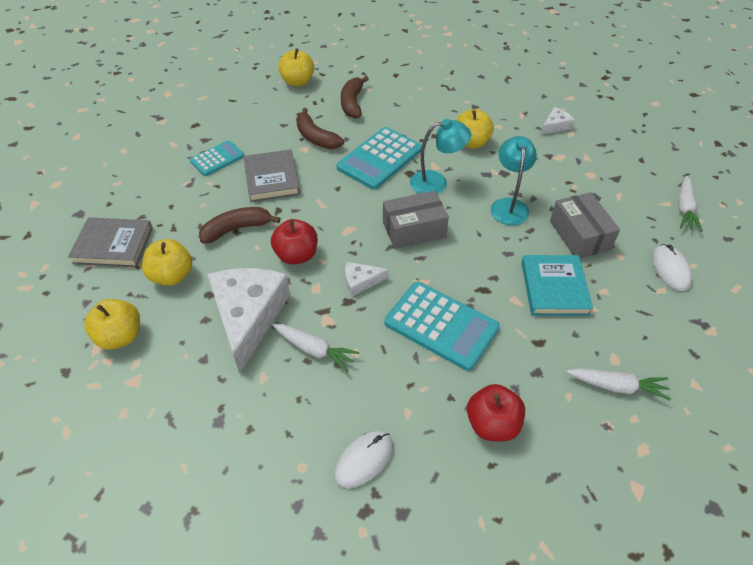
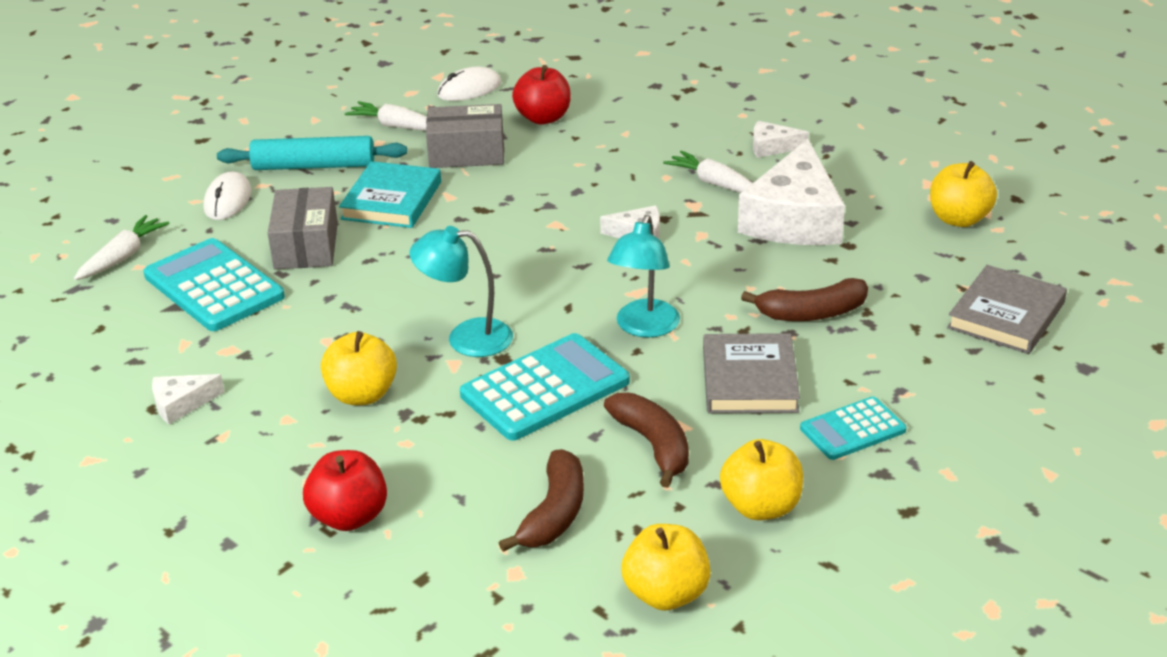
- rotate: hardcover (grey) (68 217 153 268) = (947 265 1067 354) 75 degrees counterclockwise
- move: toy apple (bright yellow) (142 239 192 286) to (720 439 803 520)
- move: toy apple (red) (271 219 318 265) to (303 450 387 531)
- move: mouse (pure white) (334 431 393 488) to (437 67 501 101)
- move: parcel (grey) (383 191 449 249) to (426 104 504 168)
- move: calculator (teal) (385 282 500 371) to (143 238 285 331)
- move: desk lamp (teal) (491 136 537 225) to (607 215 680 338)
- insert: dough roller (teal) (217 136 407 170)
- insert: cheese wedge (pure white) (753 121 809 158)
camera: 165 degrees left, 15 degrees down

------

◆ **Work order**: How many lines in these entries contain the string "grey"? State the number and nothing more.

◆ **Solution below**: 2